= TASK ITEM =
Return, exactly as written, all lines from the line containing "first_place: [142, 597]" to the end of the entries below, with both ends included.

━━━━━━━━━━━━━━━━━━━━

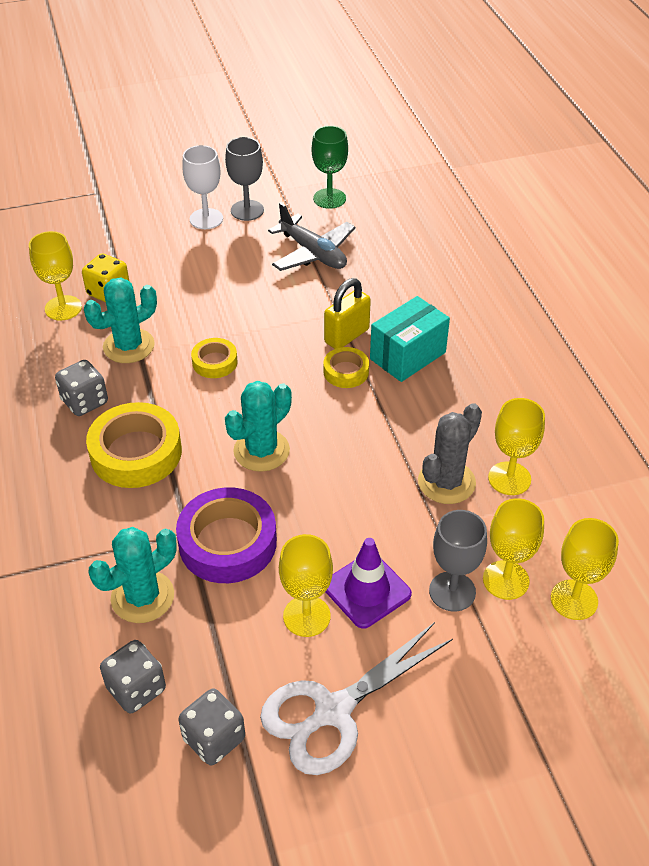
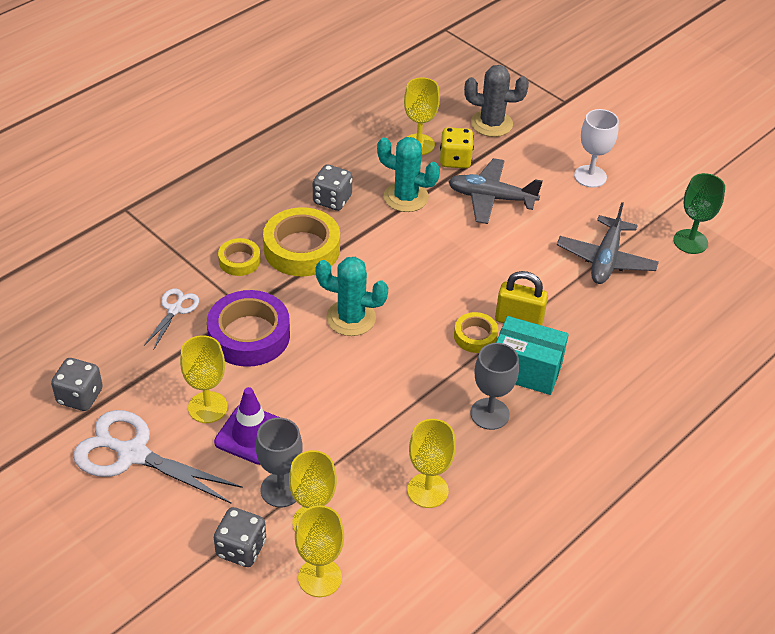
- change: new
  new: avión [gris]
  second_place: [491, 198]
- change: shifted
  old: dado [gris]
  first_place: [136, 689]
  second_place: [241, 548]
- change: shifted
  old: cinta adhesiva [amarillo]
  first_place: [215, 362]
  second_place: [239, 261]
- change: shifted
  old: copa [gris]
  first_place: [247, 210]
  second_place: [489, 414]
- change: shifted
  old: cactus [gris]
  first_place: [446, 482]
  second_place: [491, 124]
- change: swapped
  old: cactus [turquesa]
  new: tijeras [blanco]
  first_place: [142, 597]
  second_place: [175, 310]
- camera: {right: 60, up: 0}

━━━━━━━━━━━━━━━━━━━━

= WRITTEN ANSWER =
  first_place: [142, 597]
  second_place: [175, 310]
- camera: {right: 60, up: 0}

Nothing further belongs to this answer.